[Start of Attachment]
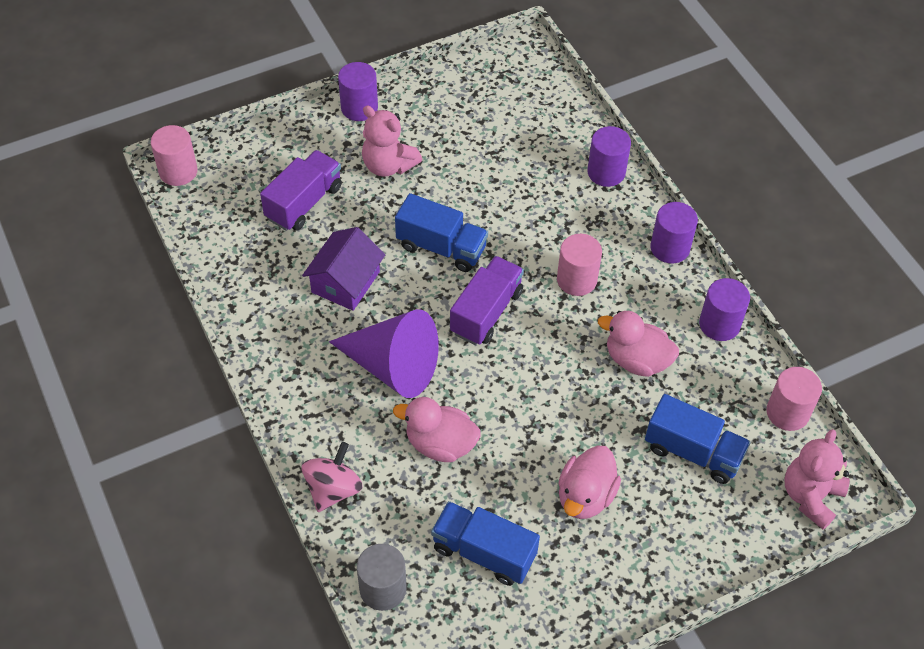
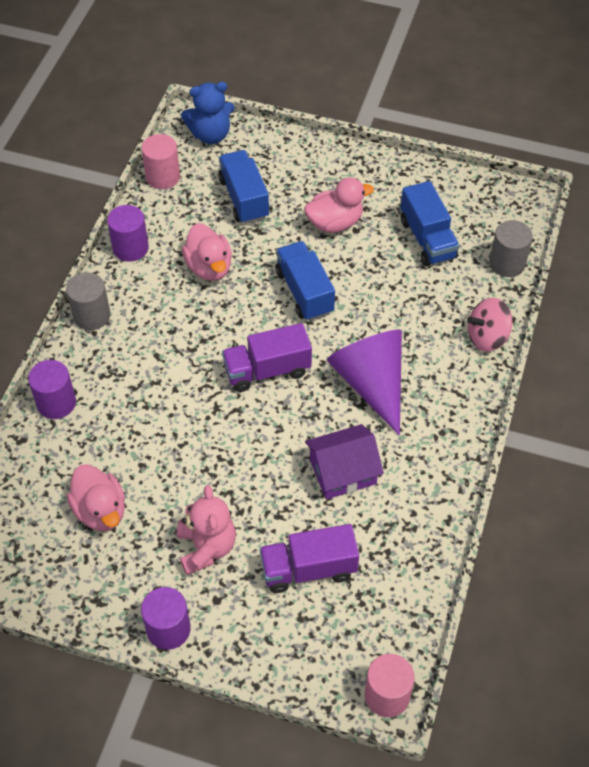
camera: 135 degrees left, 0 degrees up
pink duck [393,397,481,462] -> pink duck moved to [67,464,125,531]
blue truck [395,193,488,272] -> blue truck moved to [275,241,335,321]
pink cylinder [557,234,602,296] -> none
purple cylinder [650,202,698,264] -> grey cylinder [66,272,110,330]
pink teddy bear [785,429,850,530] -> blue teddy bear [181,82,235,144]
[End of Attachment]
Task to complete: Output the listing above in full, exactly. No images.

Output for this task:
camera: 135 degrees left, 0 degrees up
pink duck [393,397,481,462] -> pink duck moved to [67,464,125,531]
blue truck [395,193,488,272] -> blue truck moved to [275,241,335,321]
pink cylinder [557,234,602,296] -> none
purple cylinder [650,202,698,264] -> grey cylinder [66,272,110,330]
pink teddy bear [785,429,850,530] -> blue teddy bear [181,82,235,144]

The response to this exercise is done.